Dataset excerpts:

========================================

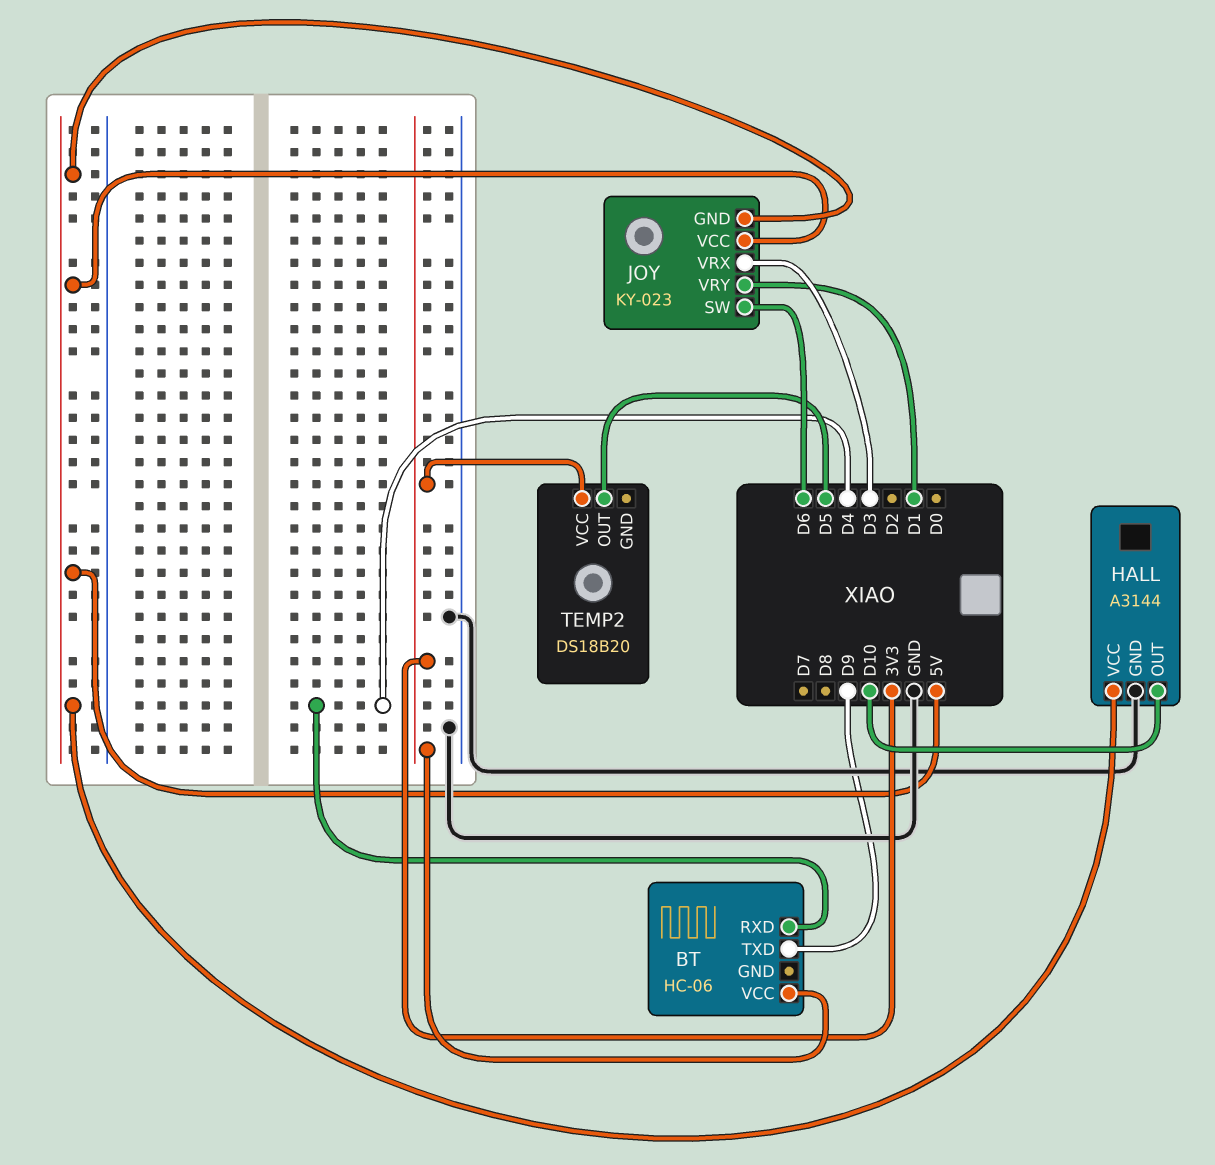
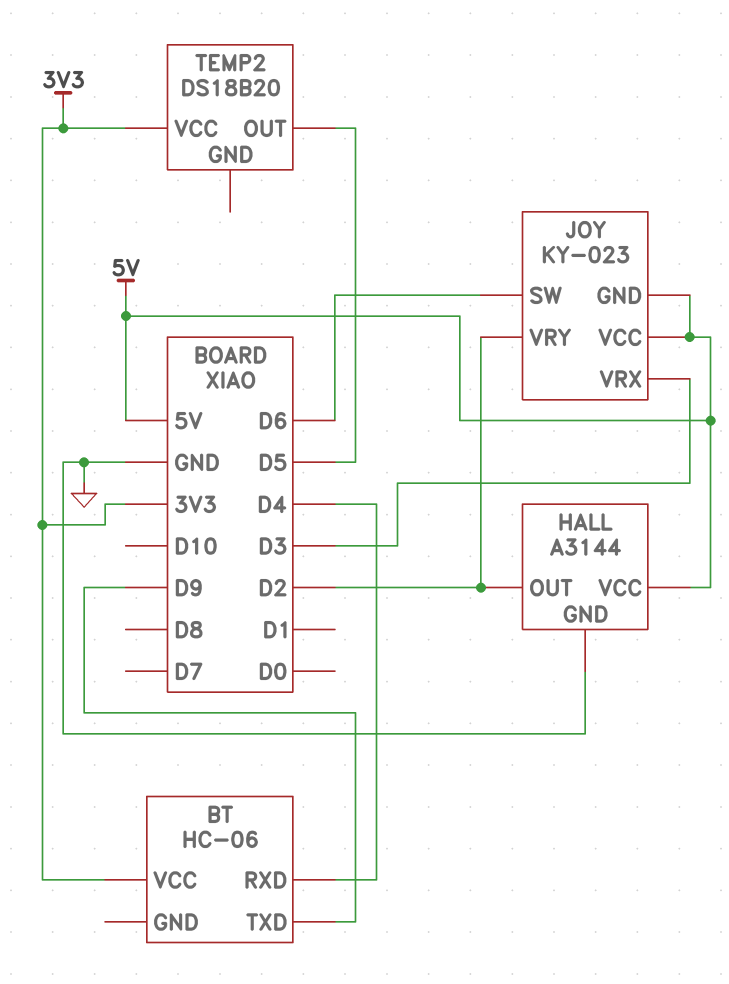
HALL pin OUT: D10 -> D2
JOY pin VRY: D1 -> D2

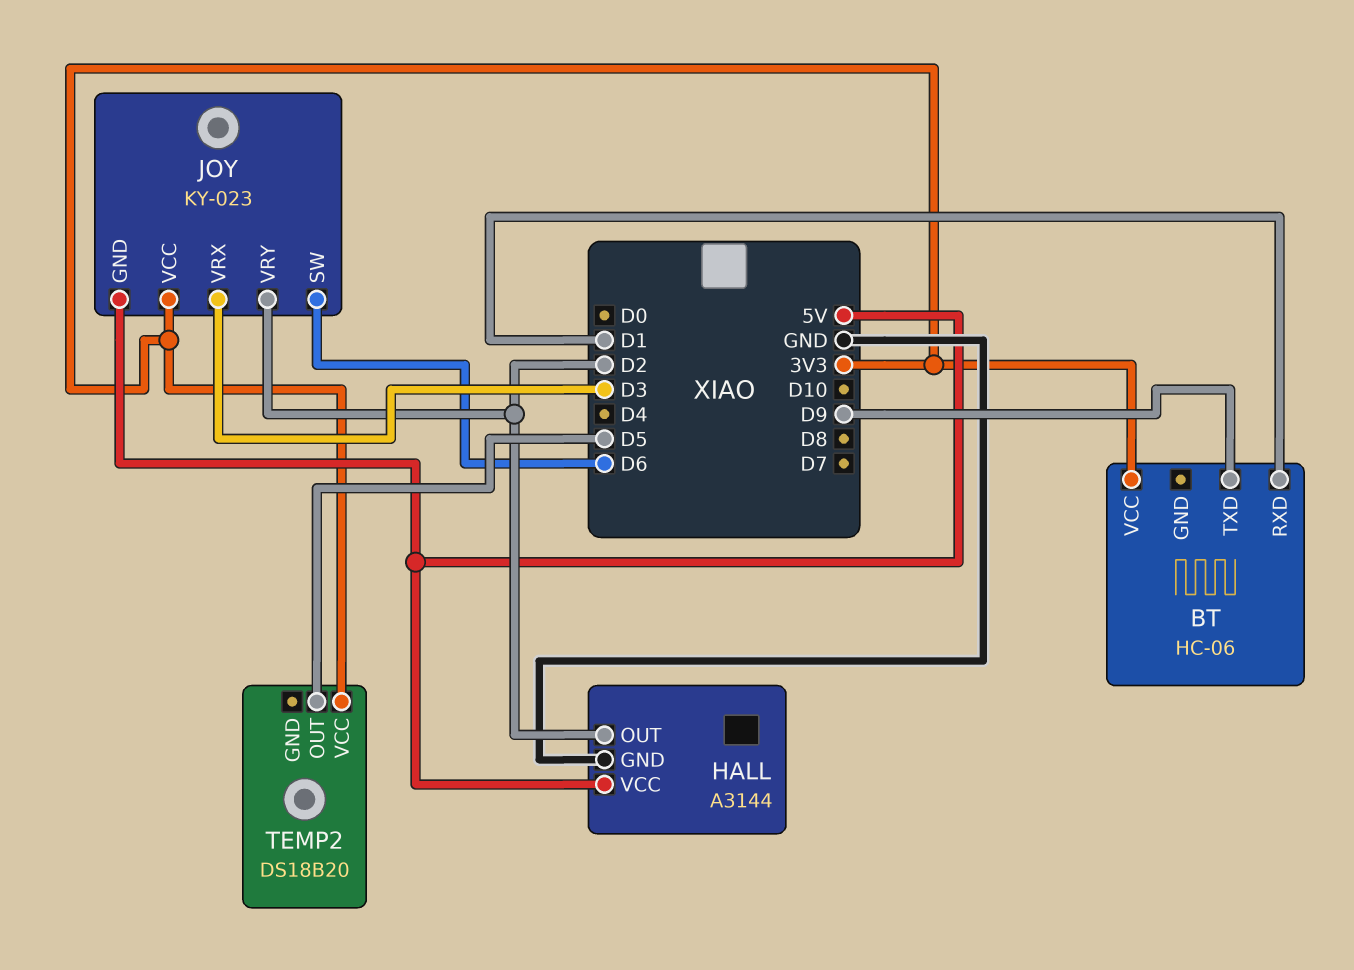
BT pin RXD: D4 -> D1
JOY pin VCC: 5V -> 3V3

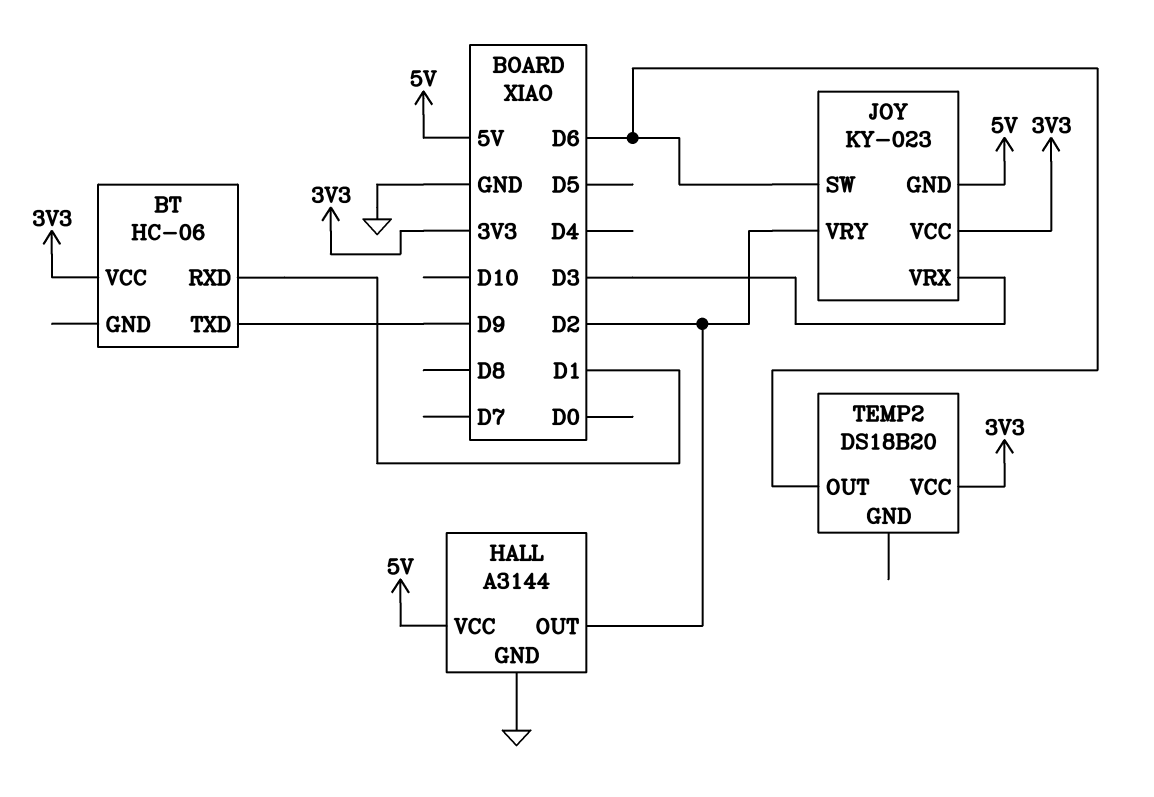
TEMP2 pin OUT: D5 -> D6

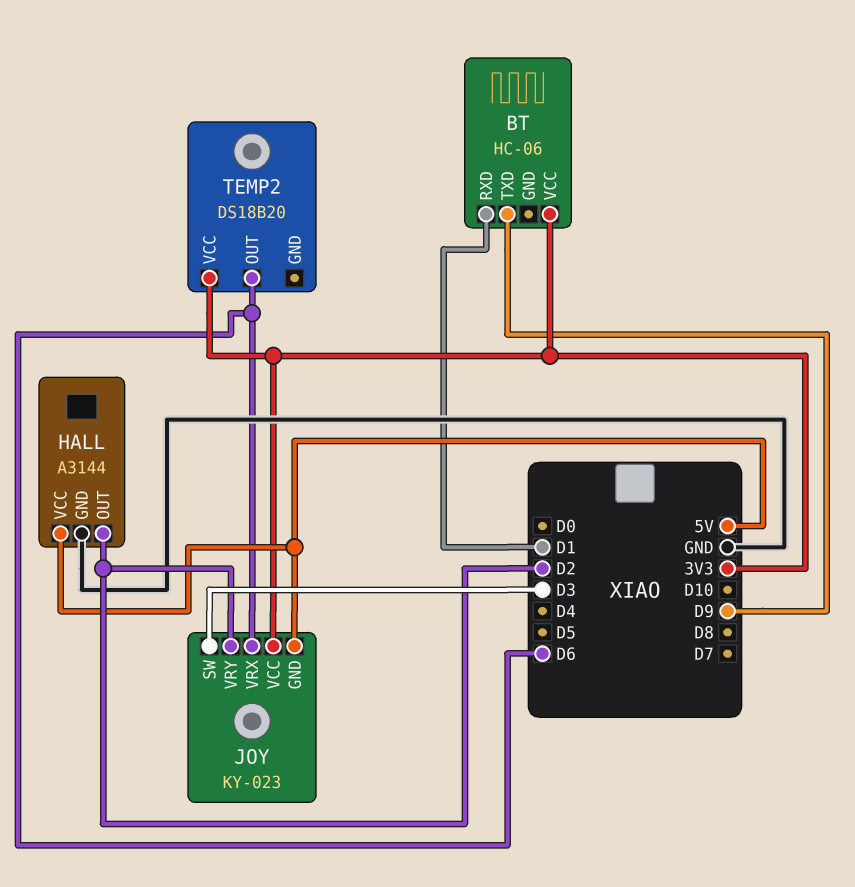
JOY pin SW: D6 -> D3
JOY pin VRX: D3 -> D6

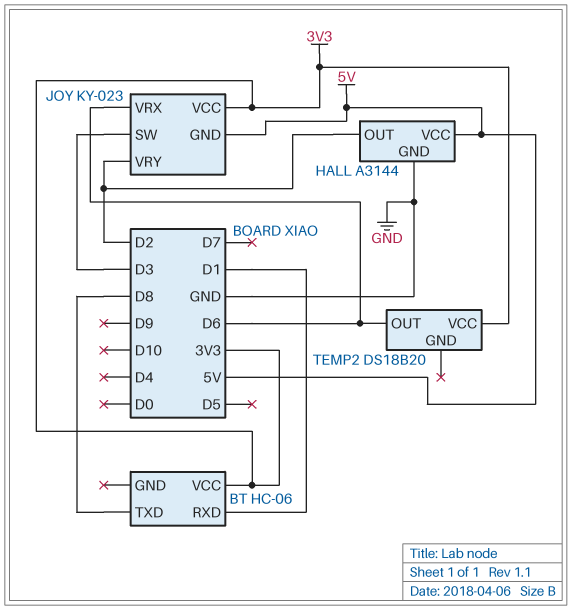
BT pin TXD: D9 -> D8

========================================

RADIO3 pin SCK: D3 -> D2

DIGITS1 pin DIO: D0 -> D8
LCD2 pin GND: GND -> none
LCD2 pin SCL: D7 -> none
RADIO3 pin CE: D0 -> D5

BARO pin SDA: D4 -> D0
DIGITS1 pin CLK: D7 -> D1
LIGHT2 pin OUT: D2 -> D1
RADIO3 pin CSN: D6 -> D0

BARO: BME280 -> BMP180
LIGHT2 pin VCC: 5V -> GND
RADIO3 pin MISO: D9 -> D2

========================================

DESCRIPTION OF THE TASK
In the records above, find each line that holds the word "none"; copy all such lines.

SOLUTION FOR THIS EXERCISE
LCD2 pin GND: GND -> none
LCD2 pin SCL: D7 -> none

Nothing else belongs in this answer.